- Job item -
Copy verbatim the block of lines in the entries below whose first line contains "black 1x4 plate" and whose last line contains "red 1x1 plate". Leave out all other lines.

- Task data -
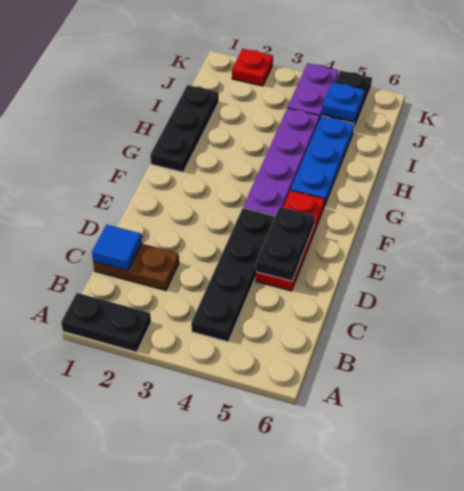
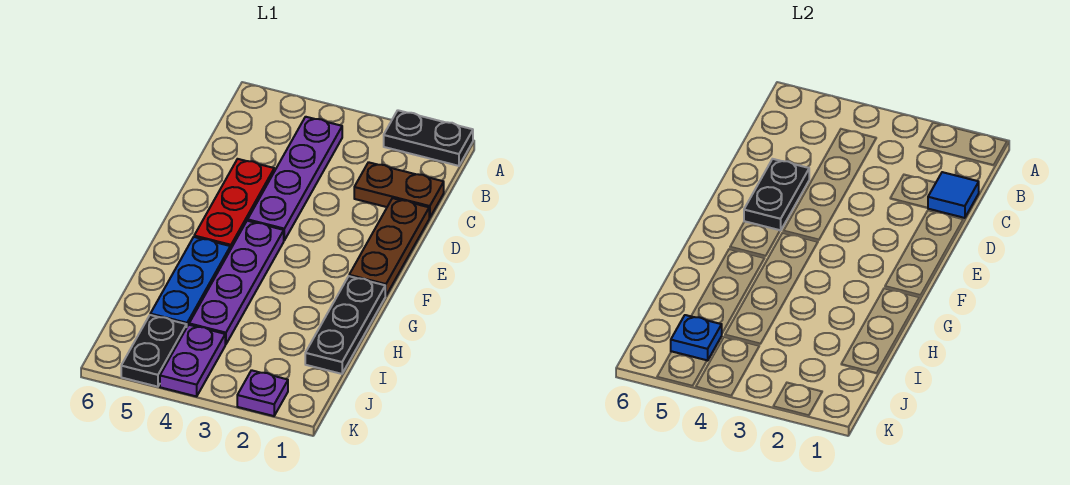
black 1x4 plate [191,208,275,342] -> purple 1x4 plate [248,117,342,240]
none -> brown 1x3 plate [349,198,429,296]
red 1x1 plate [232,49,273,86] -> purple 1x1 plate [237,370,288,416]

==

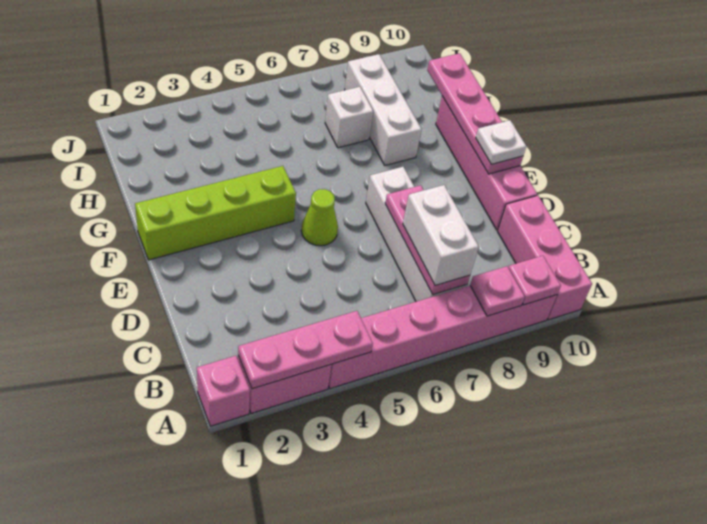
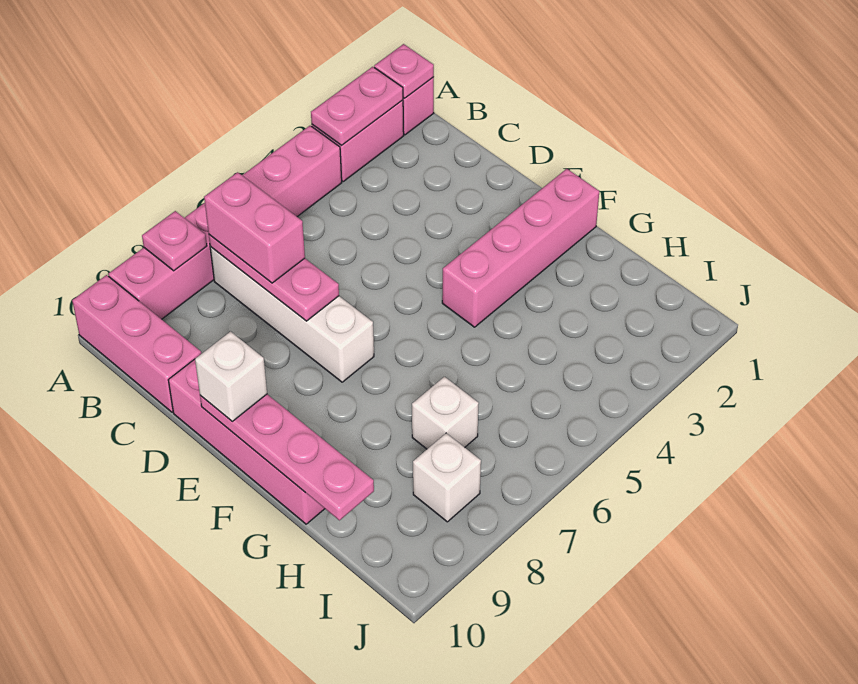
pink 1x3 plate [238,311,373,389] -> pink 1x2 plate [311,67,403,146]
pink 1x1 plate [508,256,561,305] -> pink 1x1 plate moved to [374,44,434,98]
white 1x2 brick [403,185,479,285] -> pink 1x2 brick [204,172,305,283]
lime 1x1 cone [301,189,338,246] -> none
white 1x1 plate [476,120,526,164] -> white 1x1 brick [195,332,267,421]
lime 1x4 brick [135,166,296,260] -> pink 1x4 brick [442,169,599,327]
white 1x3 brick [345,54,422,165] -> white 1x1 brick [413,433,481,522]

- Response area -
black 1x4 plate [191,208,275,342] -> purple 1x4 plate [248,117,342,240]
none -> brown 1x3 plate [349,198,429,296]
red 1x1 plate [232,49,273,86] -> purple 1x1 plate [237,370,288,416]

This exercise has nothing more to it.